## EXERCISE GOAL:
Repeat the data below exactly. Include each line.

## MATERIAL SUPPLIED:
==================================================
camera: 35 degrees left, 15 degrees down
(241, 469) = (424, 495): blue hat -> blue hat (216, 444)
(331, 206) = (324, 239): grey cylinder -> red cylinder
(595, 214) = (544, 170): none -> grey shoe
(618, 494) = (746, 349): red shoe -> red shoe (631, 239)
==================================================
## SOLUTION TO THIS PROBLEM:
camera: 35 degrees left, 15 degrees down
(241, 469) = (424, 495): blue hat -> blue hat (216, 444)
(331, 206) = (324, 239): grey cylinder -> red cylinder
(595, 214) = (544, 170): none -> grey shoe
(618, 494) = (746, 349): red shoe -> red shoe (631, 239)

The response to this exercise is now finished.